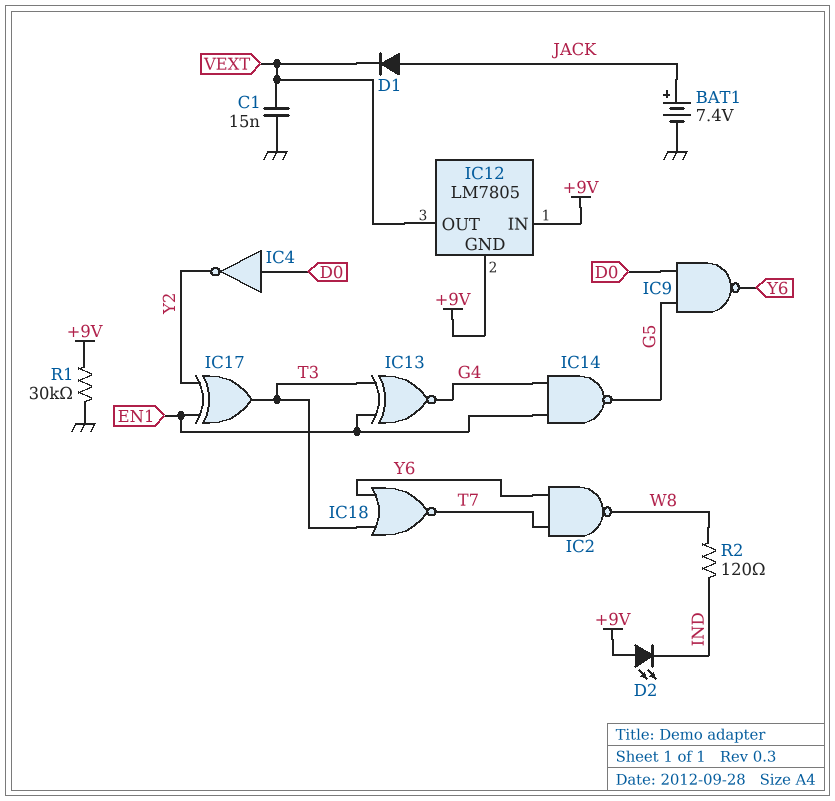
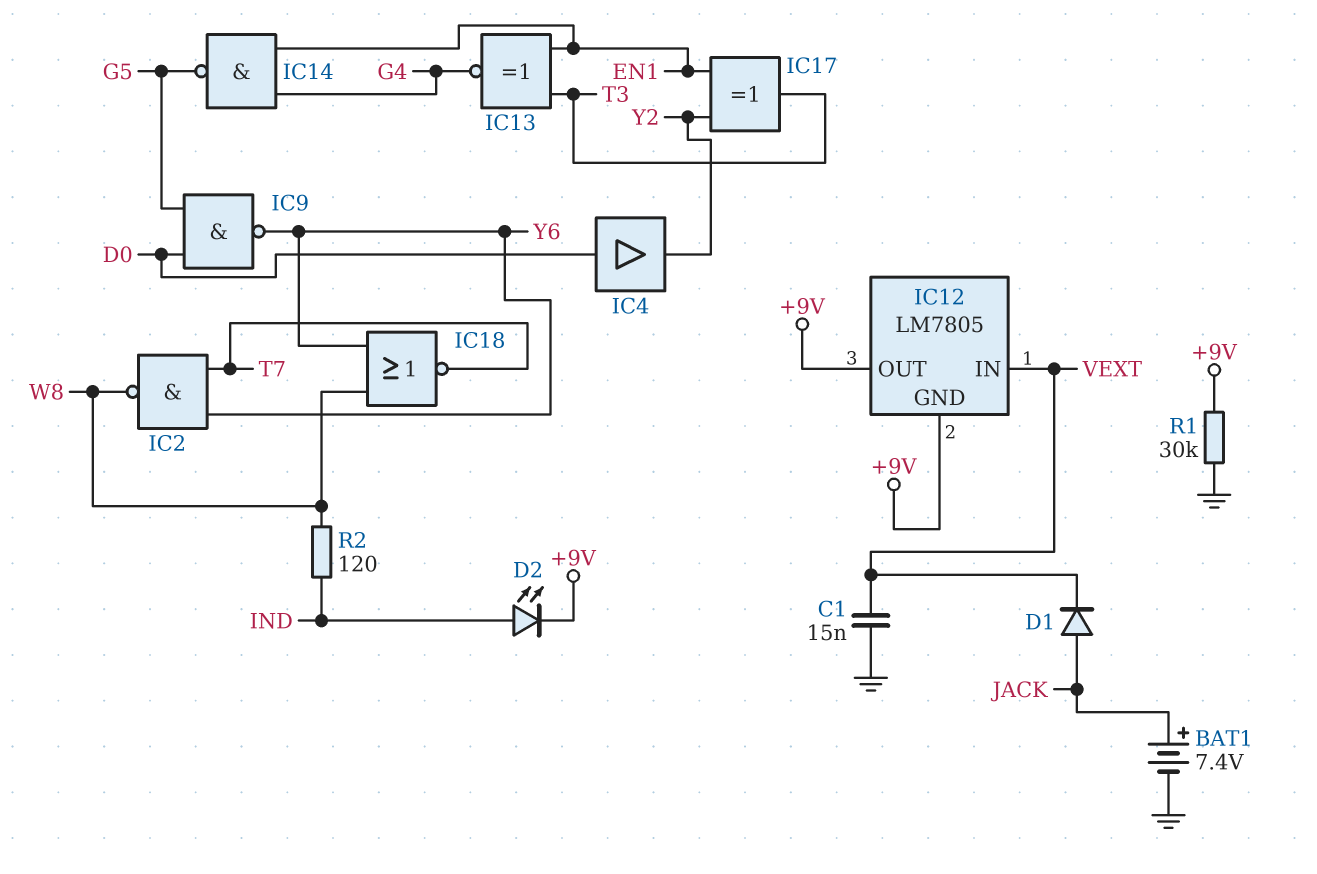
D2: LED (A +9V, K IND) -> LED (A IND, K +9V)
IC4: NOT (in D0, out Y2) -> buffer (in D0, out Y2)
IC12 pin IN: +9V -> VEXT
IC12 pin OUT: VEXT -> +9V
IC18: NOR (in T3, in Y6, out T7) -> NOR (in W8, in Y6, out T7)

▶ [PROBLEM]:
Without the pictures, restate each entry exactly.

▶ [WRITTEN REPLY]:
D2: LED (A +9V, K IND) -> LED (A IND, K +9V)
IC4: NOT (in D0, out Y2) -> buffer (in D0, out Y2)
IC12 pin IN: +9V -> VEXT
IC12 pin OUT: VEXT -> +9V
IC18: NOR (in T3, in Y6, out T7) -> NOR (in W8, in Y6, out T7)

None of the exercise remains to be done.